> **THE TASK**:
The word "blue" occurs in some of the lines below; copy each of those lines.

[INPUT DATA]

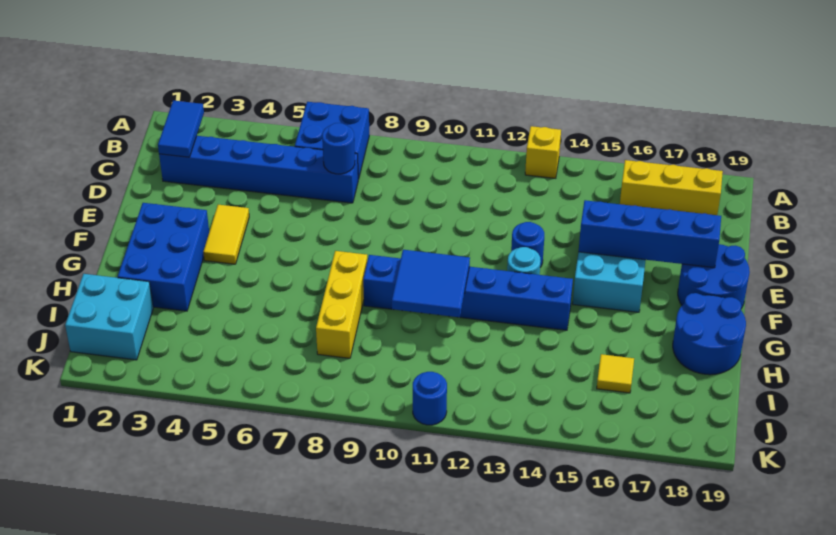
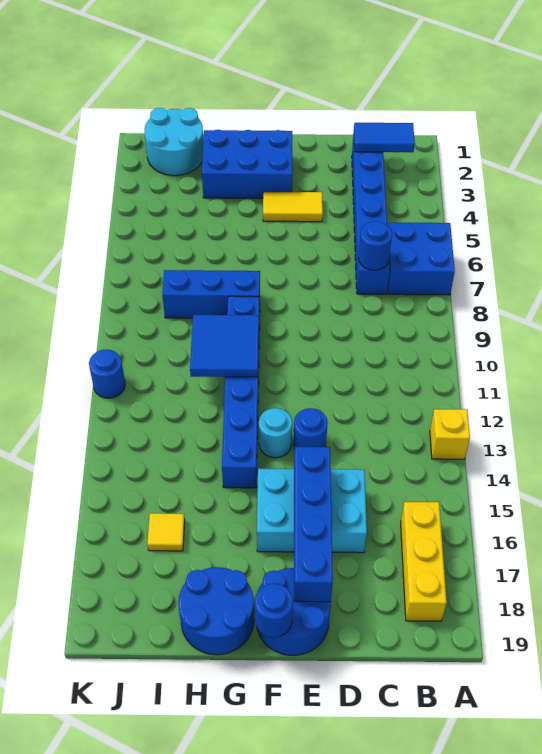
none -> blue round brick F19 level 2
yellow brick G8:I8 level 1 -> blue brick G8:I8 level 1
cyan brick I1:J2 level 1 -> cyan round brick I1:J2 level 1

[/INPUT DATA]

> **THE ANSWER**:
none -> blue round brick F19 level 2
yellow brick G8:I8 level 1 -> blue brick G8:I8 level 1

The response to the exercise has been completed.